◆ Work to be completed ◆
Wherever a line below holds the word "diamond", copy that line.
Information provided START
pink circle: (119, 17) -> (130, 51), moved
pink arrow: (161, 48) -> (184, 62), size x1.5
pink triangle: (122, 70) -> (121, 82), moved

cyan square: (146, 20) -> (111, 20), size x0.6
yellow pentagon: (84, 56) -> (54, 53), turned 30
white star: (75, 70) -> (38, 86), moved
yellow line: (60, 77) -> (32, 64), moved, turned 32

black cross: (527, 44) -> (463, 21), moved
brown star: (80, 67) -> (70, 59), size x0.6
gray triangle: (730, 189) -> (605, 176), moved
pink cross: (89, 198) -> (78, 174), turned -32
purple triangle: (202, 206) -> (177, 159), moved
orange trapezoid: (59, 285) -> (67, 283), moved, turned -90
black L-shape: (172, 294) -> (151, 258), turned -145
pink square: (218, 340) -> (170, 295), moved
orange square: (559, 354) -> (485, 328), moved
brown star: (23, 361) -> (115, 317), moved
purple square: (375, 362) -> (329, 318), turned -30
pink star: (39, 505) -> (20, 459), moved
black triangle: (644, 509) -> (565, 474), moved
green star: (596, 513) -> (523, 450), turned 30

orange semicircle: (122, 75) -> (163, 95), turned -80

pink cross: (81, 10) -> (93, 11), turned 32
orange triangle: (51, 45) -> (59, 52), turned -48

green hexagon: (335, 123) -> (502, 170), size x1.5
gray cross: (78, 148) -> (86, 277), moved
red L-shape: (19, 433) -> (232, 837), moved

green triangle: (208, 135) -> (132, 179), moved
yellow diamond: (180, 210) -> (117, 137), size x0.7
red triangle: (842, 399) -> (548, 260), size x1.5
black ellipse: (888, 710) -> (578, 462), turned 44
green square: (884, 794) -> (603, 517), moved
Information provided END
Information provided START
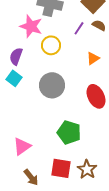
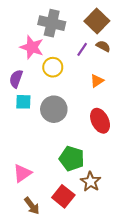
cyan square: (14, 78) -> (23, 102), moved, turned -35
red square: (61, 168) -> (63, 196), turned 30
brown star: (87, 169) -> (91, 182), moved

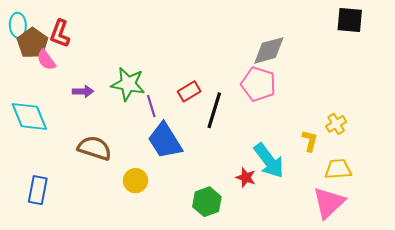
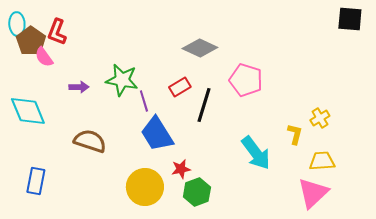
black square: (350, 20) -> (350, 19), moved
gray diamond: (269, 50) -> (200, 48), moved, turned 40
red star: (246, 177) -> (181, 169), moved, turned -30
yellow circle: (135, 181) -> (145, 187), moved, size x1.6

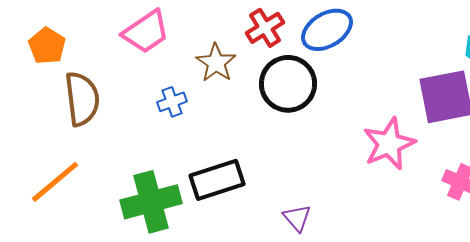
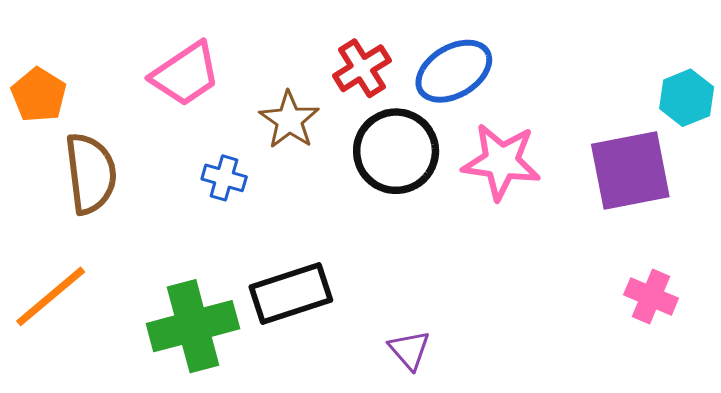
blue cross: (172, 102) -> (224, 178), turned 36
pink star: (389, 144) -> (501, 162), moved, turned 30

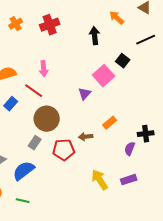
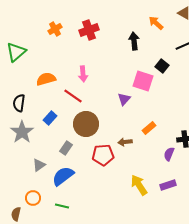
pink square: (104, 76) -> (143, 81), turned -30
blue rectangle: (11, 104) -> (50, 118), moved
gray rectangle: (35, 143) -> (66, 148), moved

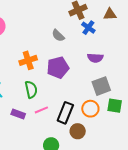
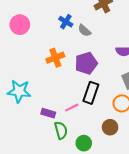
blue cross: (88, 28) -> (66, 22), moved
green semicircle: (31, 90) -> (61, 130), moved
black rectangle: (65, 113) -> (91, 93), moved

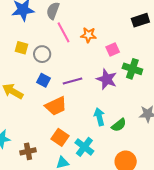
Information provided END
◆ Output of the task ◆
yellow diamond: (180, 210) -> (117, 137), size x0.7
gray diamond: (269, 50) -> (200, 48), moved, turned 40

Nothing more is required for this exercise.